Goal of the exercise:
Can you reproduce every one of the records below word for word, leaving nothing out and changing nothing?

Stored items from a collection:

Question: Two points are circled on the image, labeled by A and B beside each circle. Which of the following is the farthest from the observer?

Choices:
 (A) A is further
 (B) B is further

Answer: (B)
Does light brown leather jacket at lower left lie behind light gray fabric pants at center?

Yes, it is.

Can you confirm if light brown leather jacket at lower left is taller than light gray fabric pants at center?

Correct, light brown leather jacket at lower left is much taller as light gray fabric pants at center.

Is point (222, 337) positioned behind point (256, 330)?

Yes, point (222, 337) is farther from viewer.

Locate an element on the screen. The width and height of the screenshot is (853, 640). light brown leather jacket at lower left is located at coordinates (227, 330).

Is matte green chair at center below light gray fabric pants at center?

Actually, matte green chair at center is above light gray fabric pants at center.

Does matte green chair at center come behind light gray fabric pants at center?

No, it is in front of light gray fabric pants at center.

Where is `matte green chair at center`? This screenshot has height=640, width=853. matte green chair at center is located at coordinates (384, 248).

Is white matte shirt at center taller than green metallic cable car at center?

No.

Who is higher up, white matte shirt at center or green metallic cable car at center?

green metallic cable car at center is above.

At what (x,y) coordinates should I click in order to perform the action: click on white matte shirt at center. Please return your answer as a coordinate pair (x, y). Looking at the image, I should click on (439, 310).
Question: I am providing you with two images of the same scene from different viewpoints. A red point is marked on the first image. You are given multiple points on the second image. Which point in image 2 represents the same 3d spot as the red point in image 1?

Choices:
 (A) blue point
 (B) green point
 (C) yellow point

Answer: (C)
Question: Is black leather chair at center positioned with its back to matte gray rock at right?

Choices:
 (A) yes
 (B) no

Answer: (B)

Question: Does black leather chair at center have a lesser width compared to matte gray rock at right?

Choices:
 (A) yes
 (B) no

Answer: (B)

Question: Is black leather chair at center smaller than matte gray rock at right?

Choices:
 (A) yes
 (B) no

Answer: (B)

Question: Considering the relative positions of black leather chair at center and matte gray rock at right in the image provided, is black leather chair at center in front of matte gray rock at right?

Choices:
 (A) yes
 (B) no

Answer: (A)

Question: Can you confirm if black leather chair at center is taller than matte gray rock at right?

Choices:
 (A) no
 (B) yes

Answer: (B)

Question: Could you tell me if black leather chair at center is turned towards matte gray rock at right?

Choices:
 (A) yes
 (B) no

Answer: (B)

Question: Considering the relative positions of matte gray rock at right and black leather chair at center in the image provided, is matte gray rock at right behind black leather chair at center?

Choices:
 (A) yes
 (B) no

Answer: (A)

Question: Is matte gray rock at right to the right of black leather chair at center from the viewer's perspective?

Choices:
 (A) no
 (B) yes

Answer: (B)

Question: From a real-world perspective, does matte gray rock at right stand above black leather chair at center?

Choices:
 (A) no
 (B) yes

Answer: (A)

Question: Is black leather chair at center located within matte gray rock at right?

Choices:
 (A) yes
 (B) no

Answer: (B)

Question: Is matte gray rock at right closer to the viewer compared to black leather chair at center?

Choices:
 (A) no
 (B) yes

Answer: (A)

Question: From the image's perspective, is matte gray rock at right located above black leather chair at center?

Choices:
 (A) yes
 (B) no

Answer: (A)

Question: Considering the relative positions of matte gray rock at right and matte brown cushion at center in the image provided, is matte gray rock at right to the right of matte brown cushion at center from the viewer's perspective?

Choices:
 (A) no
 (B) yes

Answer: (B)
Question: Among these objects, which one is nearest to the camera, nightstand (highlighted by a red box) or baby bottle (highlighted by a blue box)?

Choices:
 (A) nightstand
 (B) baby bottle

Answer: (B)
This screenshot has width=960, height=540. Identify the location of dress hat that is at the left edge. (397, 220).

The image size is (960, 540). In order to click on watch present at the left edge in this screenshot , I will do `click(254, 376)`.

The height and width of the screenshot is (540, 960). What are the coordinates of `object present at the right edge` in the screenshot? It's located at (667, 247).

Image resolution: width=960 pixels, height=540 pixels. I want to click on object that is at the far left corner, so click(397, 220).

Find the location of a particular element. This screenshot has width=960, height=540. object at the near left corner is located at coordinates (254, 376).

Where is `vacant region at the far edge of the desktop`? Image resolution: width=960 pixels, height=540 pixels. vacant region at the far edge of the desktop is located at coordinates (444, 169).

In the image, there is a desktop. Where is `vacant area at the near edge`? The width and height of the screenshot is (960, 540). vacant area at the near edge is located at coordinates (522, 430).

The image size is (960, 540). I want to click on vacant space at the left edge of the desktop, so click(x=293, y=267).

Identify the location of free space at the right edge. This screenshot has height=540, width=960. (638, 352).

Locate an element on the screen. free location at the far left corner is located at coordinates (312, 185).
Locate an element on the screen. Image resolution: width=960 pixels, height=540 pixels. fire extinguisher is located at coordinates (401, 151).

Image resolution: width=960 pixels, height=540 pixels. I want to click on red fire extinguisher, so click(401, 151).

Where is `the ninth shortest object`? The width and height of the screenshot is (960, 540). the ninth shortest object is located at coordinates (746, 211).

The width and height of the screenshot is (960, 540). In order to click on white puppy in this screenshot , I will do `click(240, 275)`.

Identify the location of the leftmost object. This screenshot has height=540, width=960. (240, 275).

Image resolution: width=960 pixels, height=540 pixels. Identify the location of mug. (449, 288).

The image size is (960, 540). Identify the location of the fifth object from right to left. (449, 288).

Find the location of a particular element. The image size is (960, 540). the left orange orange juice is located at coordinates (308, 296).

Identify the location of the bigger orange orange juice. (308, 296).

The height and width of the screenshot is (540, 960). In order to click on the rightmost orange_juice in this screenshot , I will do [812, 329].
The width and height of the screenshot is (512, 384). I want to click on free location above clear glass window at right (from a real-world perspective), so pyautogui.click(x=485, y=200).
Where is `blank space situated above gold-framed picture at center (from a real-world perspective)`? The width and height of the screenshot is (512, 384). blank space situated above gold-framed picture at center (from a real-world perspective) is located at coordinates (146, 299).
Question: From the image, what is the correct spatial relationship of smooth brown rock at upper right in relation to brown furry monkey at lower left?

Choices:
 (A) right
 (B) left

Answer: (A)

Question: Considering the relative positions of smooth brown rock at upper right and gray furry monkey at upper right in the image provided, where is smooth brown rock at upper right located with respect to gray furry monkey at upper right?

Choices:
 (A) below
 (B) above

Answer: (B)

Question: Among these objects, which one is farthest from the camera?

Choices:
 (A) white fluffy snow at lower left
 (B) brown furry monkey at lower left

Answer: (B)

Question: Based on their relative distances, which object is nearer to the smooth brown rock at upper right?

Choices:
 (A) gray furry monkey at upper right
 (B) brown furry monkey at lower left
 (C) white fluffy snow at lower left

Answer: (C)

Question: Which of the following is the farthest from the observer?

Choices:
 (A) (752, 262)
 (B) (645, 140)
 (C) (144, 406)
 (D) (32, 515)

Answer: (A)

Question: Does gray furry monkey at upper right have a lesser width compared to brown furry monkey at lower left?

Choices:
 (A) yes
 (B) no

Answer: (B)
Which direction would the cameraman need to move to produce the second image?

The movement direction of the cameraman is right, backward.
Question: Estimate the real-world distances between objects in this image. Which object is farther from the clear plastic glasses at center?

Expected answer:
Question: Two points are circled on the image, labeled by A and B beside each circle. Which of the following is the farthest from the observer?

Choices:
 (A) A is further
 (B) B is further

Answer: (B)
Does light brown leather jacket at lower left lie behind light gray fabric pants at center?

Yes, it is.

Can you confirm if light brown leather jacket at lower left is taller than light gray fabric pants at center?

Correct, light brown leather jacket at lower left is much taller as light gray fabric pants at center.

Is point (222, 337) positioned behind point (256, 330)?

Yes, point (222, 337) is farther from viewer.

Locate an element on the screen. The width and height of the screenshot is (853, 640). light brown leather jacket at lower left is located at coordinates (227, 330).

Is matte green chair at center below light gray fabric pants at center?

Actually, matte green chair at center is above light gray fabric pants at center.

Does matte green chair at center come behind light gray fabric pants at center?

No, it is in front of light gray fabric pants at center.

Where is `matte green chair at center`? This screenshot has height=640, width=853. matte green chair at center is located at coordinates (384, 248).

Is white matte shirt at center taller than green metallic cable car at center?

No.

Who is higher up, white matte shirt at center or green metallic cable car at center?

green metallic cable car at center is above.

At what (x,y) coordinates should I click in order to perform the action: click on white matte shirt at center. Please return your answer as a coordinate pair (x, y). Looking at the image, I should click on (439, 310).
Question: I am providing you with two images of the same scene from different viewpoints. A red point is marked on the first image. You are given multiple points on the second image. Which point in image 2 represents the same 3d spot as the red point in image 1?

Choices:
 (A) blue point
 (B) green point
 (C) yellow point

Answer: (C)
Question: Is black leather chair at center positioned with its back to matte gray rock at right?

Choices:
 (A) yes
 (B) no

Answer: (B)

Question: Does black leather chair at center have a lesser width compared to matte gray rock at right?

Choices:
 (A) yes
 (B) no

Answer: (B)

Question: Is black leather chair at center smaller than matte gray rock at right?

Choices:
 (A) yes
 (B) no

Answer: (B)

Question: Considering the relative positions of black leather chair at center and matte gray rock at right in the image provided, is black leather chair at center in front of matte gray rock at right?

Choices:
 (A) yes
 (B) no

Answer: (A)

Question: Can you confirm if black leather chair at center is taller than matte gray rock at right?

Choices:
 (A) no
 (B) yes

Answer: (B)

Question: Could you tell me if black leather chair at center is turned towards matte gray rock at right?

Choices:
 (A) yes
 (B) no

Answer: (B)

Question: Considering the relative positions of matte gray rock at right and black leather chair at center in the image provided, is matte gray rock at right behind black leather chair at center?

Choices:
 (A) yes
 (B) no

Answer: (A)

Question: Is matte gray rock at right to the right of black leather chair at center from the viewer's perspective?

Choices:
 (A) no
 (B) yes

Answer: (B)

Question: From a real-world perspective, does matte gray rock at right stand above black leather chair at center?

Choices:
 (A) no
 (B) yes

Answer: (A)

Question: Is black leather chair at center located within matte gray rock at right?

Choices:
 (A) yes
 (B) no

Answer: (B)

Question: Is matte gray rock at right closer to the viewer compared to black leather chair at center?

Choices:
 (A) no
 (B) yes

Answer: (A)

Question: From the image's perspective, is matte gray rock at right located above black leather chair at center?

Choices:
 (A) yes
 (B) no

Answer: (A)

Question: Considering the relative positions of matte gray rock at right and matte brown cushion at center in the image provided, is matte gray rock at right to the right of matte brown cushion at center from the viewer's perspective?

Choices:
 (A) no
 (B) yes

Answer: (B)
Question: Among these objects, which one is nearest to the camera, nightstand (highlighted by a red box) or baby bottle (highlighted by a blue box)?

Choices:
 (A) nightstand
 (B) baby bottle

Answer: (B)
This screenshot has width=960, height=540. Identify the location of dress hat that is at the left edge. (397, 220).

The image size is (960, 540). In order to click on watch present at the left edge in this screenshot , I will do `click(254, 376)`.

The height and width of the screenshot is (540, 960). What are the coordinates of `object present at the right edge` in the screenshot? It's located at (667, 247).

Image resolution: width=960 pixels, height=540 pixels. I want to click on object that is at the far left corner, so click(397, 220).

Find the location of a particular element. This screenshot has width=960, height=540. object at the near left corner is located at coordinates (254, 376).

Where is `vacant region at the far edge of the desktop`? Image resolution: width=960 pixels, height=540 pixels. vacant region at the far edge of the desktop is located at coordinates (444, 169).

In the image, there is a desktop. Where is `vacant area at the near edge`? The width and height of the screenshot is (960, 540). vacant area at the near edge is located at coordinates (522, 430).

The image size is (960, 540). I want to click on vacant space at the left edge of the desktop, so click(x=293, y=267).

Identify the location of free space at the right edge. This screenshot has height=540, width=960. (638, 352).

Locate an element on the screen. free location at the far left corner is located at coordinates (312, 185).
Locate an element on the screen. Image resolution: width=960 pixels, height=540 pixels. fire extinguisher is located at coordinates (401, 151).

Image resolution: width=960 pixels, height=540 pixels. I want to click on red fire extinguisher, so click(401, 151).

Where is `the ninth shortest object`? The width and height of the screenshot is (960, 540). the ninth shortest object is located at coordinates (746, 211).

The width and height of the screenshot is (960, 540). In order to click on white puppy in this screenshot , I will do `click(240, 275)`.

Identify the location of the leftmost object. This screenshot has height=540, width=960. (240, 275).

Image resolution: width=960 pixels, height=540 pixels. Identify the location of mug. (449, 288).

The image size is (960, 540). Identify the location of the fifth object from right to left. (449, 288).

Find the location of a particular element. The image size is (960, 540). the left orange orange juice is located at coordinates (308, 296).

Identify the location of the bigger orange orange juice. (308, 296).

The height and width of the screenshot is (540, 960). In order to click on the rightmost orange_juice in this screenshot , I will do [812, 329].
The width and height of the screenshot is (512, 384). I want to click on free location above clear glass window at right (from a real-world perspective), so pyautogui.click(x=485, y=200).
Where is `blank space situated above gold-framed picture at center (from a real-world perspective)`? The width and height of the screenshot is (512, 384). blank space situated above gold-framed picture at center (from a real-world perspective) is located at coordinates (146, 299).
Question: From the image, what is the correct spatial relationship of smooth brown rock at upper right in relation to brown furry monkey at lower left?

Choices:
 (A) right
 (B) left

Answer: (A)

Question: Considering the relative positions of smooth brown rock at upper right and gray furry monkey at upper right in the image provided, where is smooth brown rock at upper right located with respect to gray furry monkey at upper right?

Choices:
 (A) below
 (B) above

Answer: (B)

Question: Among these objects, which one is farthest from the camera?

Choices:
 (A) white fluffy snow at lower left
 (B) brown furry monkey at lower left

Answer: (B)

Question: Based on their relative distances, which object is nearer to the smooth brown rock at upper right?

Choices:
 (A) gray furry monkey at upper right
 (B) brown furry monkey at lower left
 (C) white fluffy snow at lower left

Answer: (C)

Question: Which of the following is the farthest from the observer?

Choices:
 (A) (752, 262)
 (B) (645, 140)
 (C) (144, 406)
 (D) (32, 515)

Answer: (A)

Question: Does gray furry monkey at upper right have a lesser width compared to brown furry monkey at lower left?

Choices:
 (A) yes
 (B) no

Answer: (B)
Which direction would the cameraman need to move to produce the second image?

The movement direction of the cameraman is right, backward.
Question: Estimate the real-world distances between objects in this image. Which object is farther from the clear plastic glasses at center?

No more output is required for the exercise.